(YOUR GOAL) Once the pictures have been set aside, copy every remaining entry exactly.

(Source records)
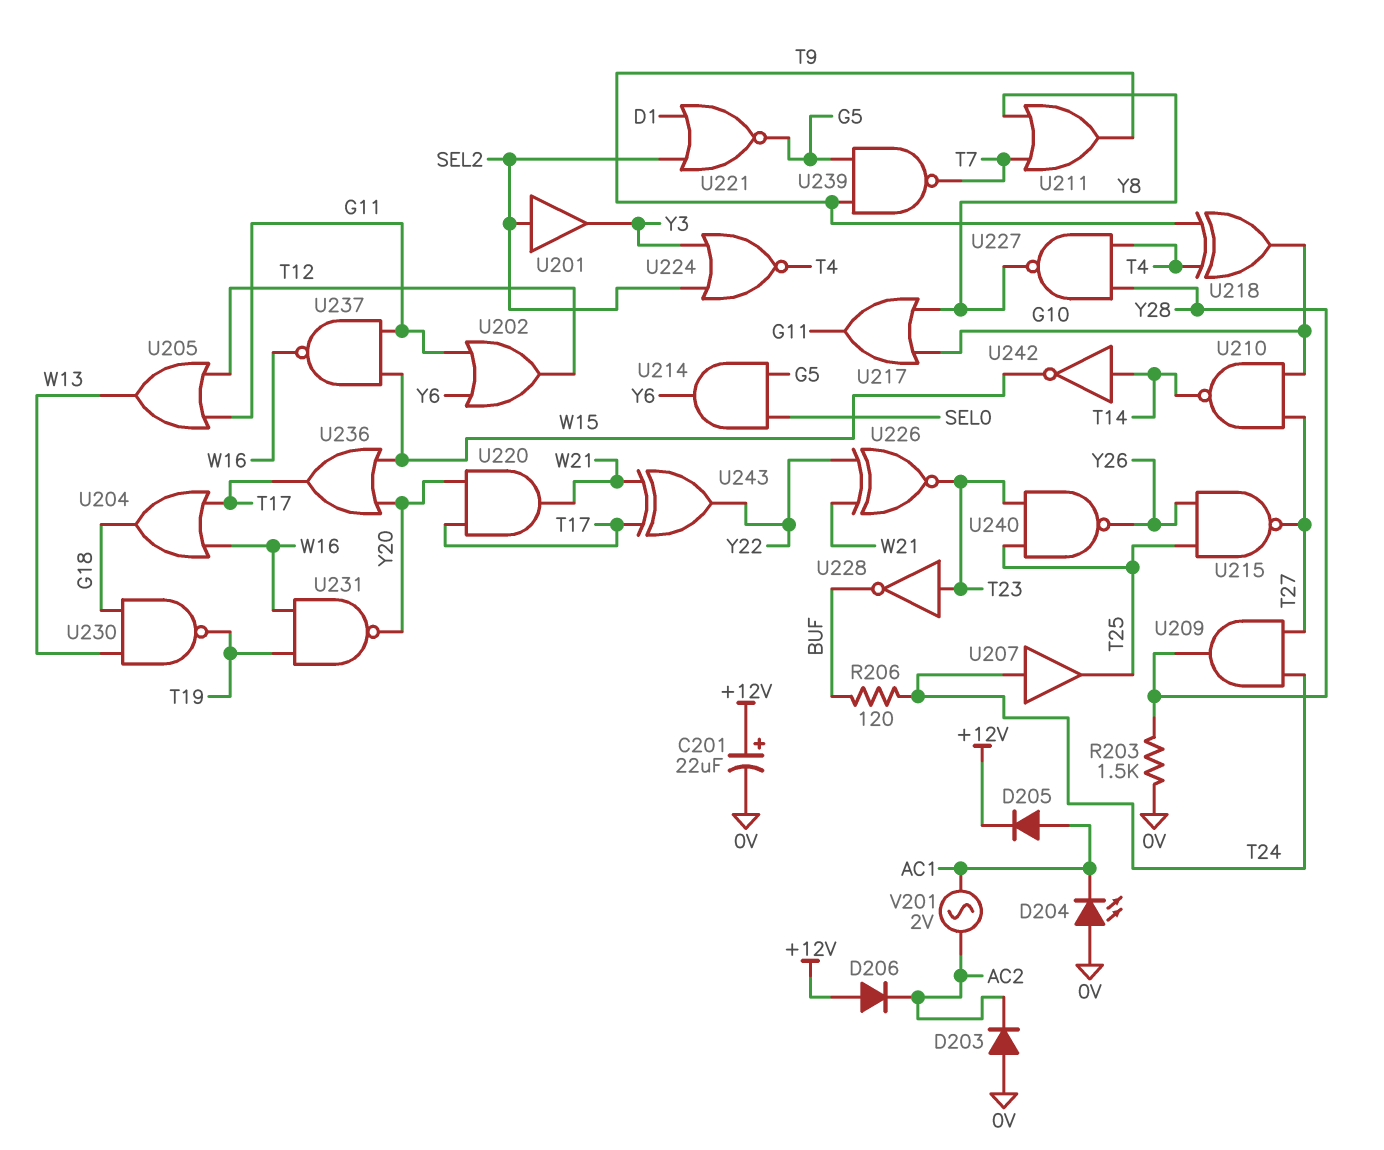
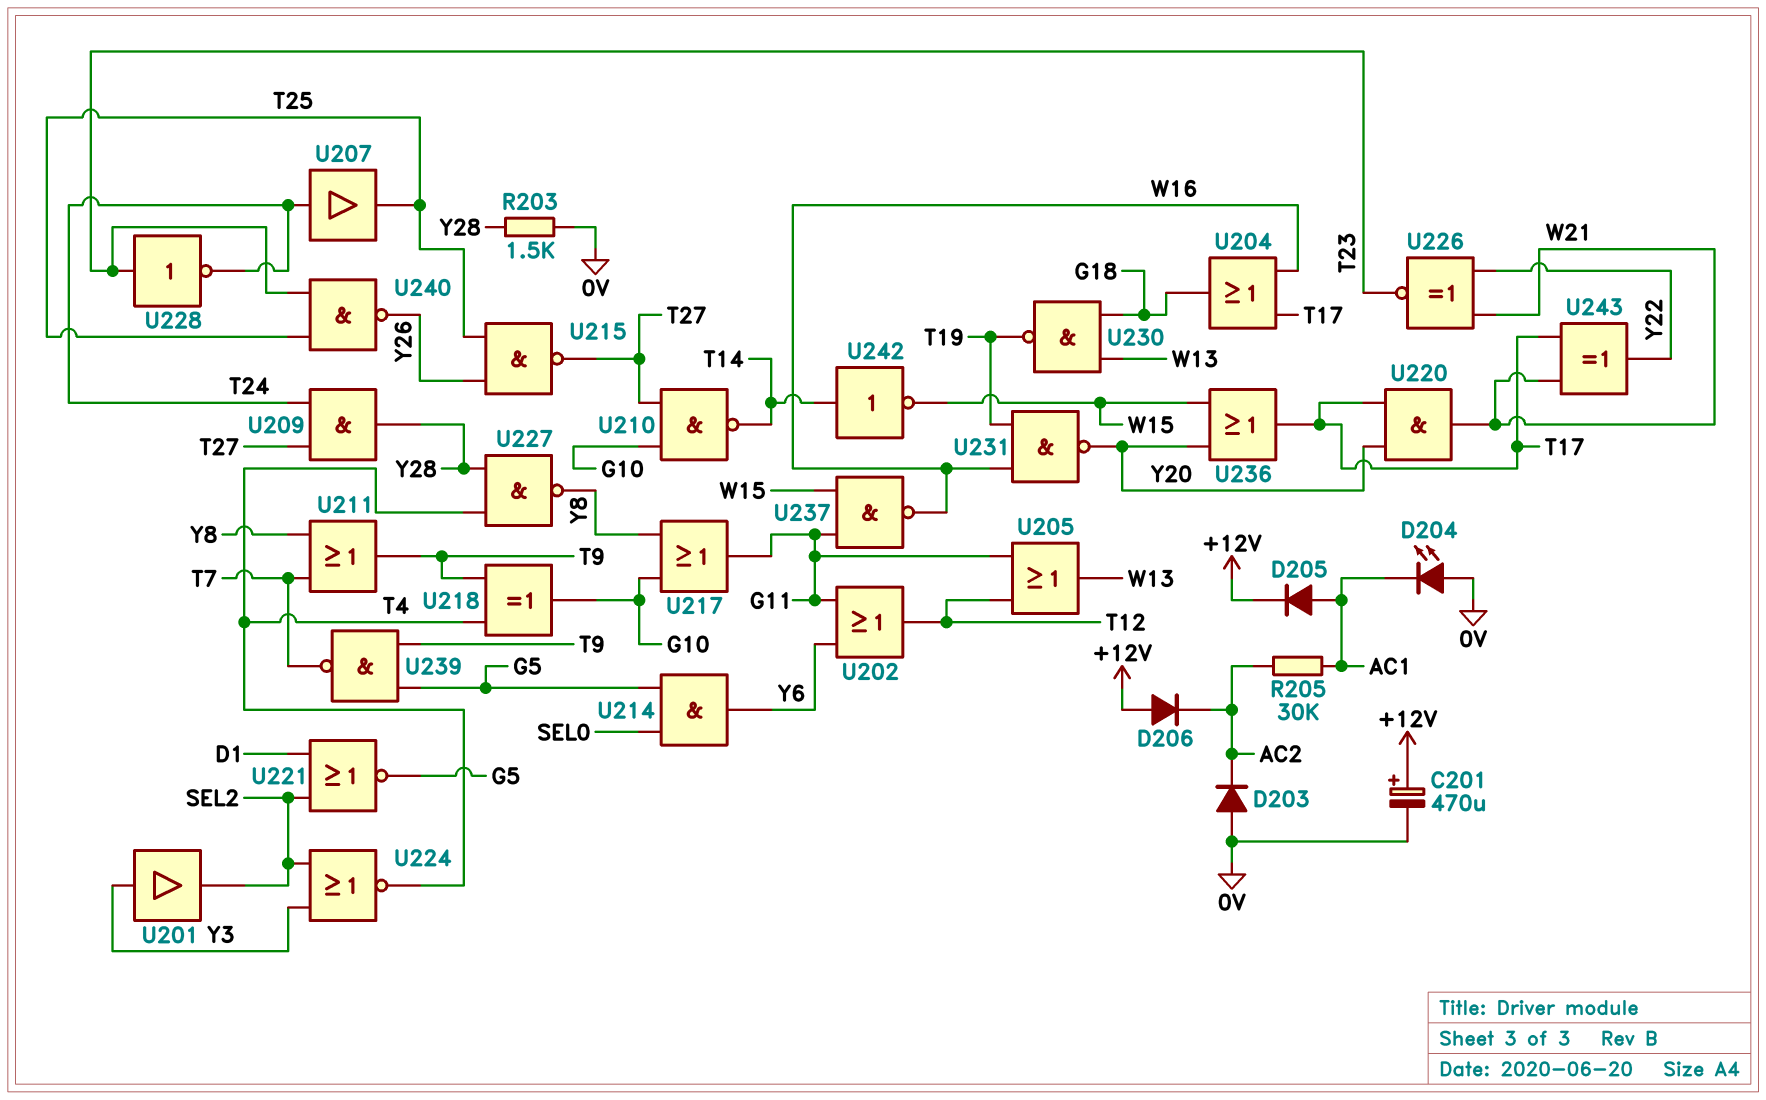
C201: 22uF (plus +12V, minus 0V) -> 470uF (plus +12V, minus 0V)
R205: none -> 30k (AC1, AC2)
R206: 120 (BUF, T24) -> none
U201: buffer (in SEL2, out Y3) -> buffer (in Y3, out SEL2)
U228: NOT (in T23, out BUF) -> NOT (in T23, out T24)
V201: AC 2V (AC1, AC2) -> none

(ANSWER SPACE)
C201: 22uF (plus +12V, minus 0V) -> 470uF (plus +12V, minus 0V)
R205: none -> 30k (AC1, AC2)
R206: 120 (BUF, T24) -> none
U201: buffer (in SEL2, out Y3) -> buffer (in Y3, out SEL2)
U228: NOT (in T23, out BUF) -> NOT (in T23, out T24)
V201: AC 2V (AC1, AC2) -> none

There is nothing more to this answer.